__HOW TO COMPLETE THIS TASK__: Only an exact copy is wanted: the lines from the one holding "(216, 100) = (919, 384): black" through the last line below, minus the pictures.

--- EXERCISE MATERIALS Enclosed Below ---

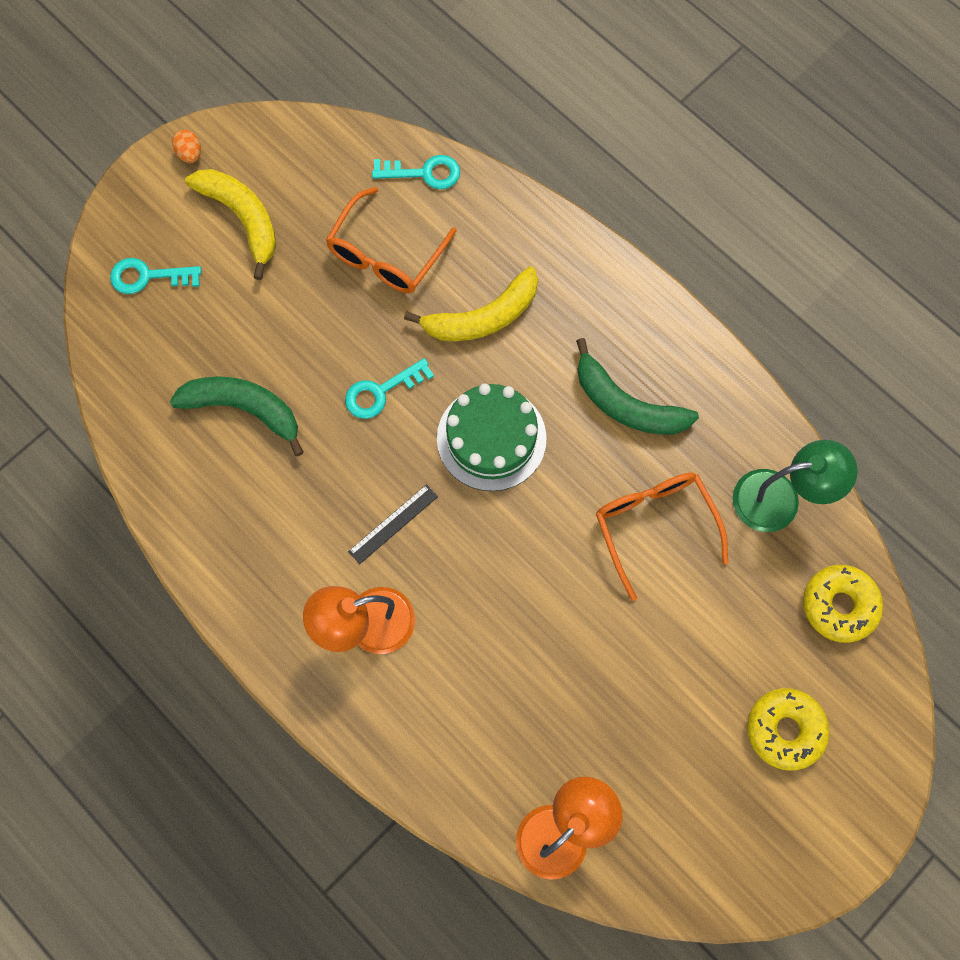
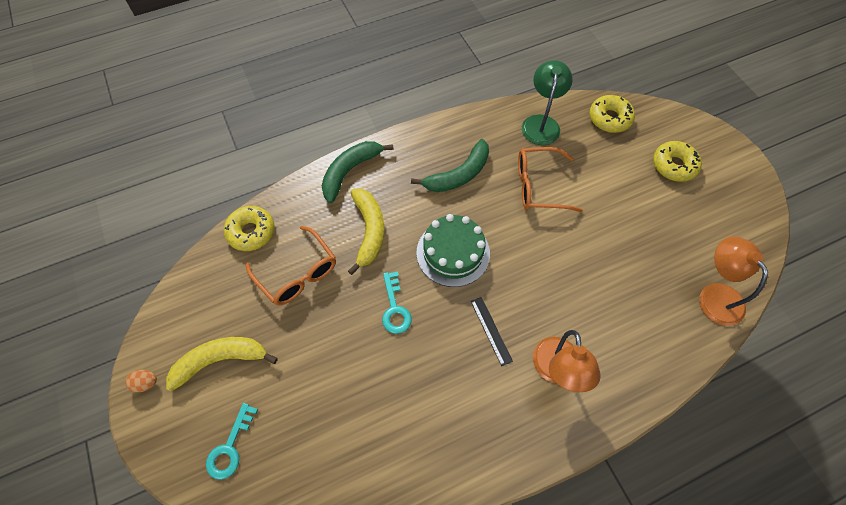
camera: 70 degrees left, 10 degrees down
(244, 409) = (370, 405): green banana -> green banana (350, 171)
(424, 173) = (251, 232): turquoise key -> yellow donut

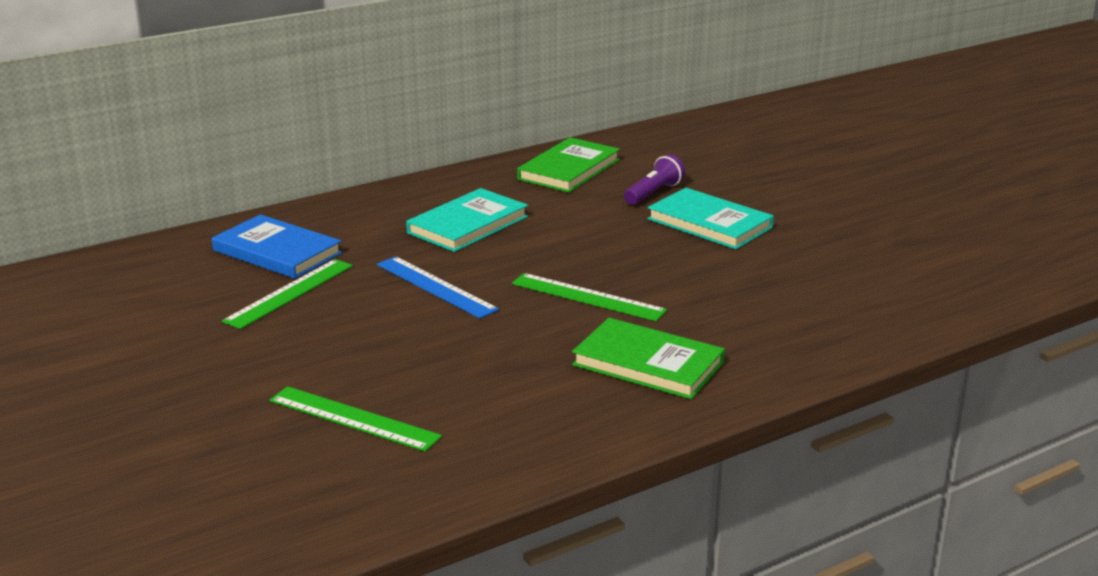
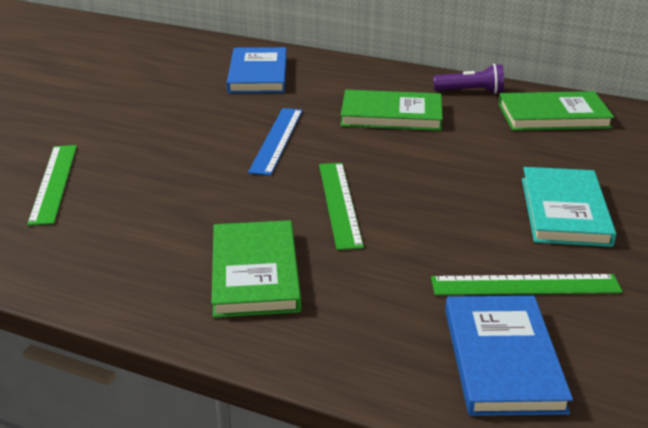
camera: 55 degrees right, 5 degrees up
(289, 293) = (206, 99): green ruler -> green ruler (525, 285)
(468, 225) = (391, 115): turquoise book -> green book
(653, 193) = (577, 164): purple flashlight -> purple flashlight (471, 92)
(853, 312) = (502, 359): none -> blue book

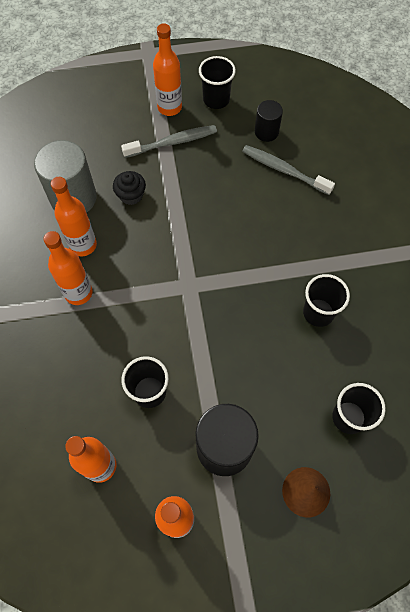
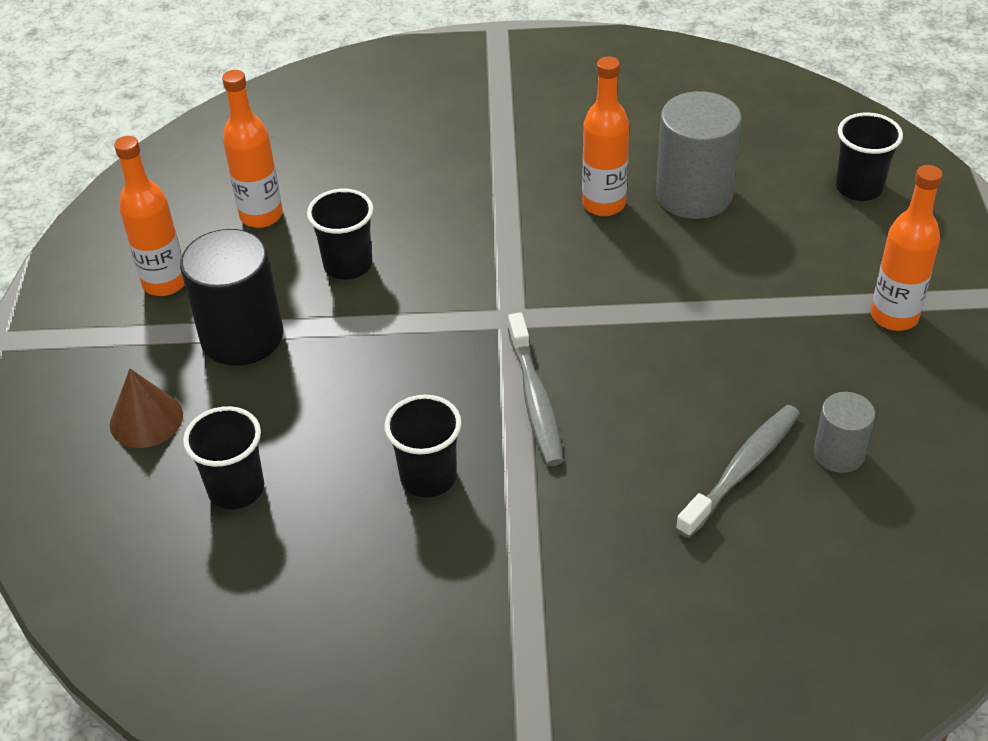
camera: 100 degrees right, 20 degrees down
(78, 293) = (521, 199): orange bottle -> none
(131, 195) = (694, 259): black cupcake -> none
(172, 142) = (809, 315): grey toothbrush -> grey toothbrush (535, 399)
(216, 100) = (919, 384): black cup -> black cup (859, 188)
(266, 132) = (839, 453): black cylinder -> grey cylinder

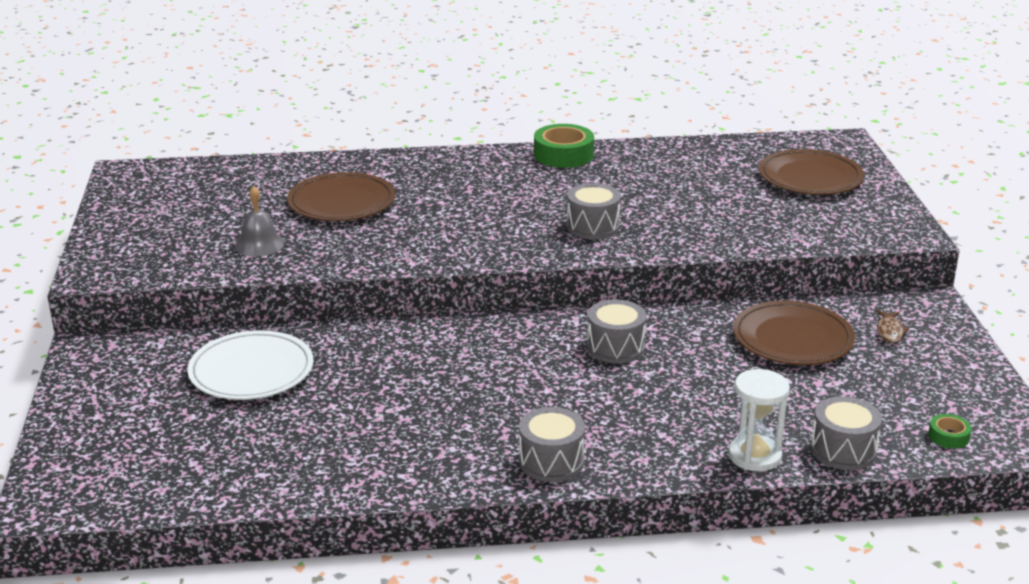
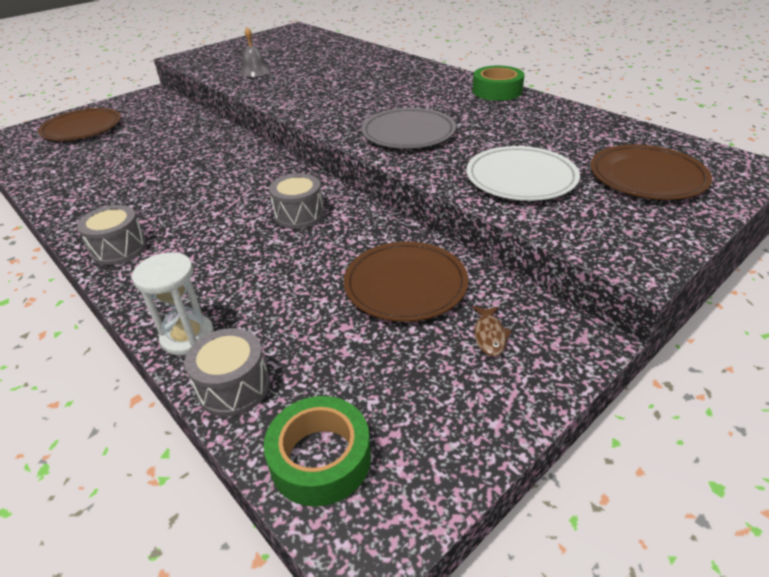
camera: 55 degrees right, 10 degrees up
(251, 371) = (160, 129): white plate -> white plate (521, 178)
(341, 202) = (330, 69): brown plate -> brown plate (82, 128)
(593, 227) = (408, 133): grey drum -> grey plate
(890, 331) = (489, 335): brown fish -> brown fish turned 60 degrees counterclockwise
(948, 436) = (320, 458): green tape -> green tape, size x2.00

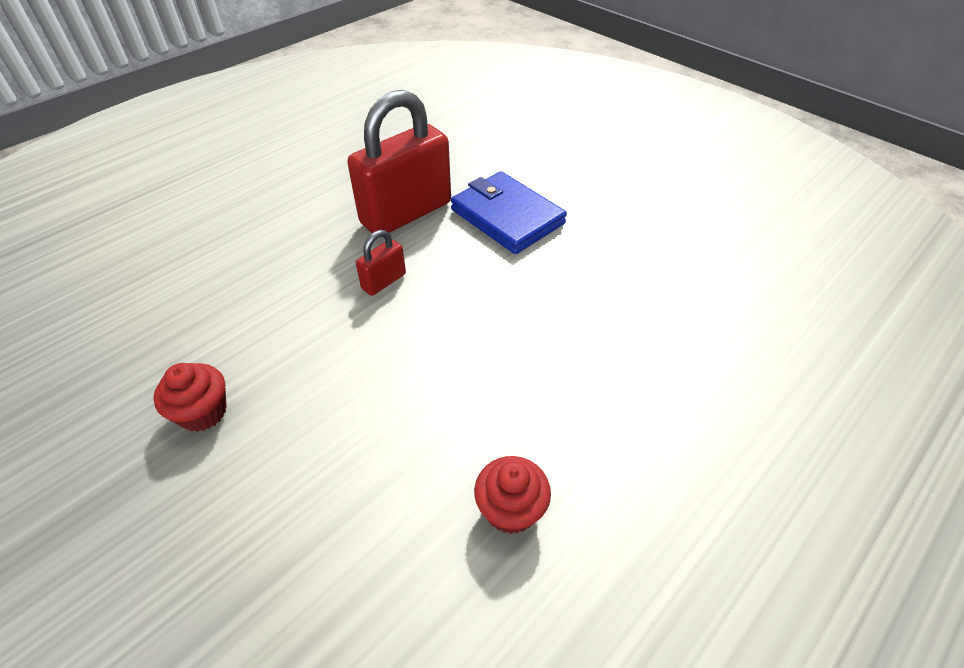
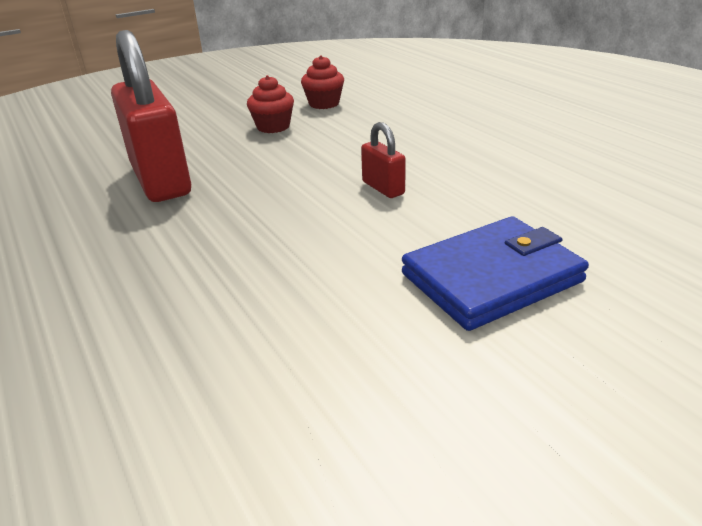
camera: 105 degrees right, 15 degrees down
(406, 213) = (504, 204): red padlock -> red padlock (160, 180)
(510, 509) = (80, 232): red cupcake -> red cupcake (324, 104)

--- End of Enclosed EXERCISE MATERIALS ---

__EXERCISE SOLUTION__:
(216, 100) = (919, 384): black cup -> black cup (859, 188)
(266, 132) = (839, 453): black cylinder -> grey cylinder

camera: 55 degrees right, 10 degrees up
(251, 371) = (160, 129): white plate -> white plate (521, 178)
(341, 202) = (330, 69): brown plate -> brown plate (82, 128)
(593, 227) = (408, 133): grey drum -> grey plate
(890, 331) = (489, 335): brown fish -> brown fish turned 60 degrees counterclockwise
(948, 436) = (320, 458): green tape -> green tape, size x2.00

camera: 105 degrees right, 15 degrees down
(406, 213) = (504, 204): red padlock -> red padlock (160, 180)
(510, 509) = (80, 232): red cupcake -> red cupcake (324, 104)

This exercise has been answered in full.